- Task objective -
Without omitting anything, return the records precisely as given.

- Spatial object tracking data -
━━━━━━

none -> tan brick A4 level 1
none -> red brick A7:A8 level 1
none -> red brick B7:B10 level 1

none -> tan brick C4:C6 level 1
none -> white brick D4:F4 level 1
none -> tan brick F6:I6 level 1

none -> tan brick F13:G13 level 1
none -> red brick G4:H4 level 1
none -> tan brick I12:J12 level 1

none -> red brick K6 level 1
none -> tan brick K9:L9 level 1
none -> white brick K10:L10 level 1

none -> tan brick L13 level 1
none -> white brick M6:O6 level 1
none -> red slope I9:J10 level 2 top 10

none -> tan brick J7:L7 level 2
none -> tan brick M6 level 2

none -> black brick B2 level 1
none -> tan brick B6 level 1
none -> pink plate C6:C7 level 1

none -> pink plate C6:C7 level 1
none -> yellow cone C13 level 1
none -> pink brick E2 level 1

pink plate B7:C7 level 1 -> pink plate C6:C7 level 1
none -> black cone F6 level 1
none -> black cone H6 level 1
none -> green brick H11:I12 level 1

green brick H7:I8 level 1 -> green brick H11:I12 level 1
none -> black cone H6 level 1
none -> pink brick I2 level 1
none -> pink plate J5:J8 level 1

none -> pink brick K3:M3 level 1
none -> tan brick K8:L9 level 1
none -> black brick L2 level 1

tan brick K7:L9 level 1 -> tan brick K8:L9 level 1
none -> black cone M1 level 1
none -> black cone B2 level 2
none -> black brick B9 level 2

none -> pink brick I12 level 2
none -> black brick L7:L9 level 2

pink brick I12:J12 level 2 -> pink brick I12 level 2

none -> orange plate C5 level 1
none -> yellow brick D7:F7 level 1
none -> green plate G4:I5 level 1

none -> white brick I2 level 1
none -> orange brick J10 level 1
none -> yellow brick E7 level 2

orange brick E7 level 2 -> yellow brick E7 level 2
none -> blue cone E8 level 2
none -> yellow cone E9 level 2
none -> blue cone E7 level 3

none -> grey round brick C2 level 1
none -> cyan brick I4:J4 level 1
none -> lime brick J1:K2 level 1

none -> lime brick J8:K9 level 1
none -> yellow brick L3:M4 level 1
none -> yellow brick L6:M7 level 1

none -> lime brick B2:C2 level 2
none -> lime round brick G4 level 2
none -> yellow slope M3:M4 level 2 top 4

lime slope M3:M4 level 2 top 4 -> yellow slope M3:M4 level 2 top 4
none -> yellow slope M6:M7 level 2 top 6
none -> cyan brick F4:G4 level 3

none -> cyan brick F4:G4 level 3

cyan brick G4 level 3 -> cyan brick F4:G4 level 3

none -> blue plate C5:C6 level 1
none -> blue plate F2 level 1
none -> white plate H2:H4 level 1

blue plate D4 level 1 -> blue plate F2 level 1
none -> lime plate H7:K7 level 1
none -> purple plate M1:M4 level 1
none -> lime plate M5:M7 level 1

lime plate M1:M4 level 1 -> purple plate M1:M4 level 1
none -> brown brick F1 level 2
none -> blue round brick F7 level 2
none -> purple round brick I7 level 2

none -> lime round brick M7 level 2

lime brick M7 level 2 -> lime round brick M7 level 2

━━━━━━

- The completed task -
none -> tan brick A4 level 1
none -> red brick A7:A8 level 1
none -> red brick B7:B10 level 1

none -> tan brick C4:C6 level 1
none -> white brick D4:F4 level 1
none -> tan brick F6:I6 level 1

none -> tan brick F13:G13 level 1
none -> red brick G4:H4 level 1
none -> tan brick I12:J12 level 1

none -> red brick K6 level 1
none -> tan brick K9:L9 level 1
none -> white brick K10:L10 level 1

none -> tan brick L13 level 1
none -> white brick M6:O6 level 1
none -> red slope I9:J10 level 2 top 10

none -> tan brick J7:L7 level 2
none -> tan brick M6 level 2

none -> black brick B2 level 1
none -> tan brick B6 level 1
none -> pink plate C6:C7 level 1

none -> pink plate C6:C7 level 1
none -> yellow cone C13 level 1
none -> pink brick E2 level 1

pink plate B7:C7 level 1 -> pink plate C6:C7 level 1
none -> black cone F6 level 1
none -> black cone H6 level 1
none -> green brick H11:I12 level 1

green brick H7:I8 level 1 -> green brick H11:I12 level 1
none -> black cone H6 level 1
none -> pink brick I2 level 1
none -> pink plate J5:J8 level 1

none -> pink brick K3:M3 level 1
none -> tan brick K8:L9 level 1
none -> black brick L2 level 1

tan brick K7:L9 level 1 -> tan brick K8:L9 level 1
none -> black cone M1 level 1
none -> black cone B2 level 2
none -> black brick B9 level 2

none -> pink brick I12 level 2
none -> black brick L7:L9 level 2

pink brick I12:J12 level 2 -> pink brick I12 level 2

none -> orange plate C5 level 1
none -> yellow brick D7:F7 level 1
none -> green plate G4:I5 level 1

none -> white brick I2 level 1
none -> orange brick J10 level 1
none -> yellow brick E7 level 2

orange brick E7 level 2 -> yellow brick E7 level 2
none -> blue cone E8 level 2
none -> yellow cone E9 level 2
none -> blue cone E7 level 3

none -> grey round brick C2 level 1
none -> cyan brick I4:J4 level 1
none -> lime brick J1:K2 level 1

none -> lime brick J8:K9 level 1
none -> yellow brick L3:M4 level 1
none -> yellow brick L6:M7 level 1

none -> lime brick B2:C2 level 2
none -> lime round brick G4 level 2
none -> yellow slope M3:M4 level 2 top 4

lime slope M3:M4 level 2 top 4 -> yellow slope M3:M4 level 2 top 4
none -> yellow slope M6:M7 level 2 top 6
none -> cyan brick F4:G4 level 3

none -> cyan brick F4:G4 level 3

cyan brick G4 level 3 -> cyan brick F4:G4 level 3

none -> blue plate C5:C6 level 1
none -> blue plate F2 level 1
none -> white plate H2:H4 level 1

blue plate D4 level 1 -> blue plate F2 level 1
none -> lime plate H7:K7 level 1
none -> purple plate M1:M4 level 1
none -> lime plate M5:M7 level 1

lime plate M1:M4 level 1 -> purple plate M1:M4 level 1
none -> brown brick F1 level 2
none -> blue round brick F7 level 2
none -> purple round brick I7 level 2

none -> lime round brick M7 level 2

lime brick M7 level 2 -> lime round brick M7 level 2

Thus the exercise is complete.